### THE TASK
Write out the records again from the line that has "Question: Two points" through the line that has "Question: Which of", with "closer" changed to "nearer" everywhere and everything else left as is. Leave the pictures out.

==== TASK DATA ====

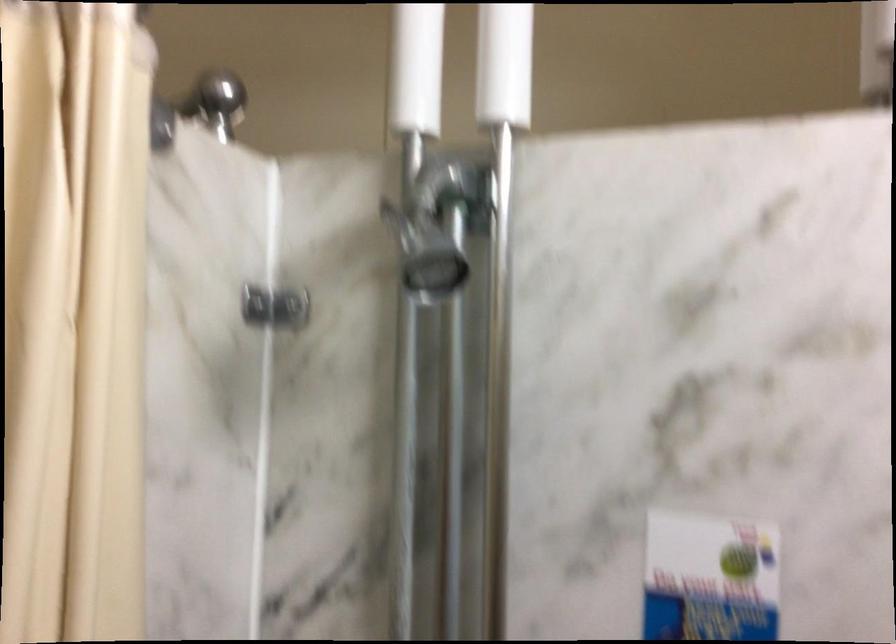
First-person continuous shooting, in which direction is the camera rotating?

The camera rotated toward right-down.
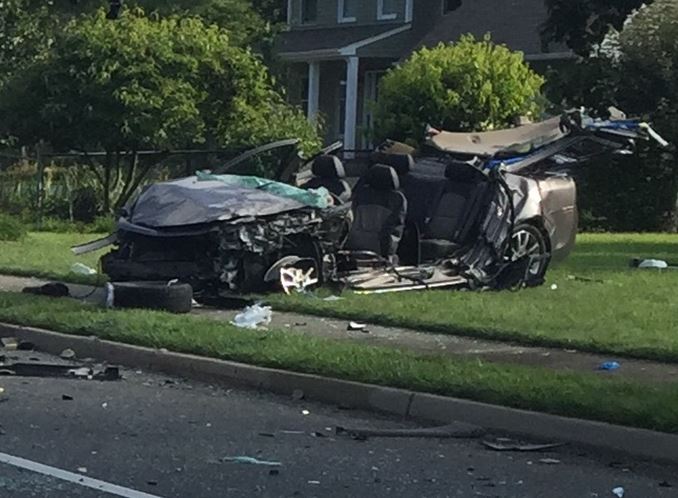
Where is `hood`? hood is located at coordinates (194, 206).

====
==== TASK DATA ====

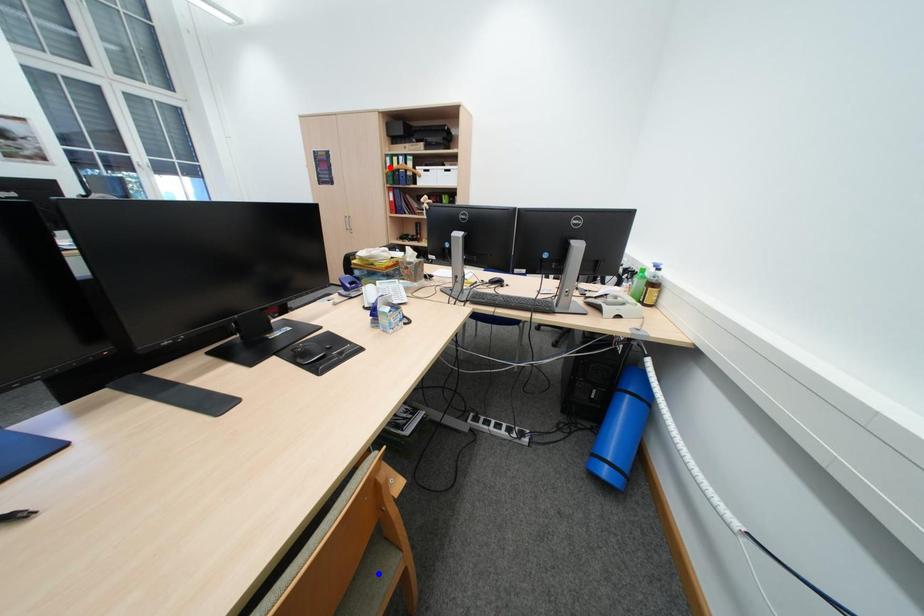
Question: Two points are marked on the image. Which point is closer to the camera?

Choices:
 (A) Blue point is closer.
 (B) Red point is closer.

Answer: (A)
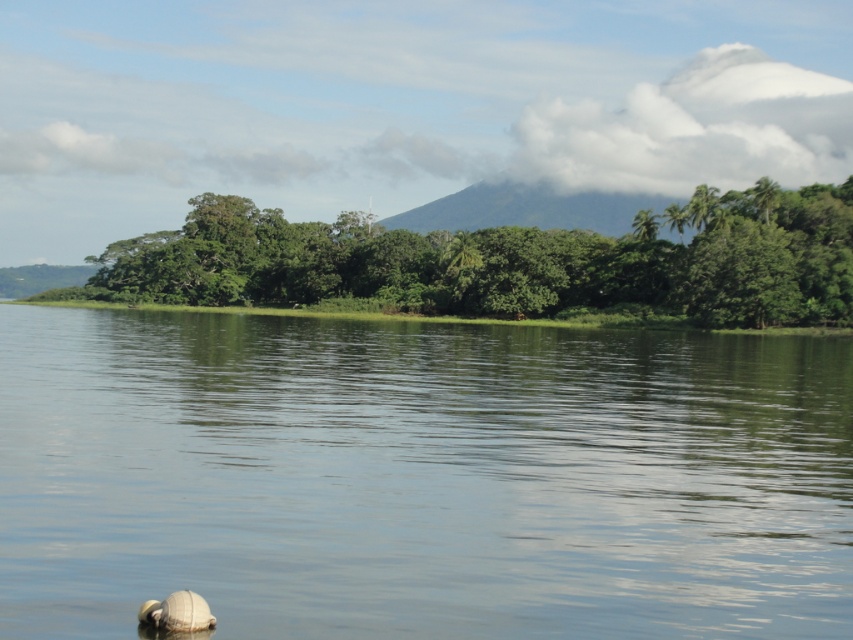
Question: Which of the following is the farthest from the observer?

====

### EXERCISE SOLUTION
Question: Two points are marked on the image. Which point is nearer to the camera?

Choices:
 (A) Blue point is nearer.
 (B) Red point is nearer.

Answer: (A)
Question: Which of the following is the farthest from the observer?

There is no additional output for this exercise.